WHAT YOU SHOULD DO
Please give nothing except the number of lines in the records below that include the word "white".

[Opening SUPPLIED ENTRIES section]

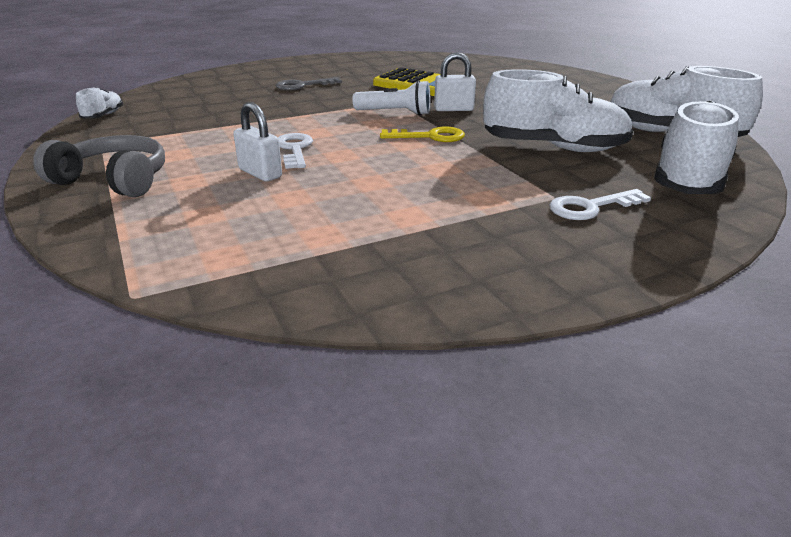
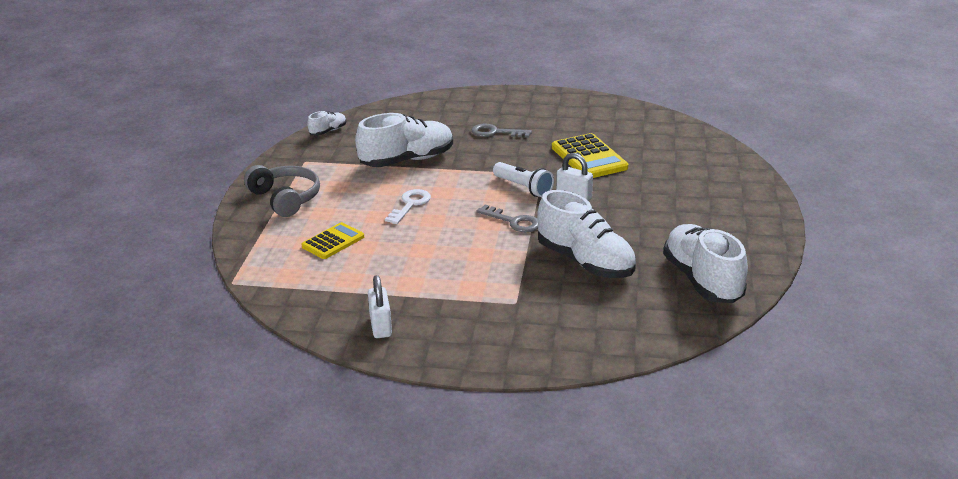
camera: 35 degrees right, 0 degrees up
(242, 204) = (333, 242): none -> yellow calculator
(260, 173) = (367, 220): white padlock -> white padlock (381, 326)
(430, 137) = (513, 221): yellow key -> grey key
(590, 207) = (524, 318): white key -> none
(688, 180) = (631, 323): white shoe -> white shoe (407, 160)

[Closing SUPPLIED ENTRIES section]

RESPONSE TO THE EXERCISE
3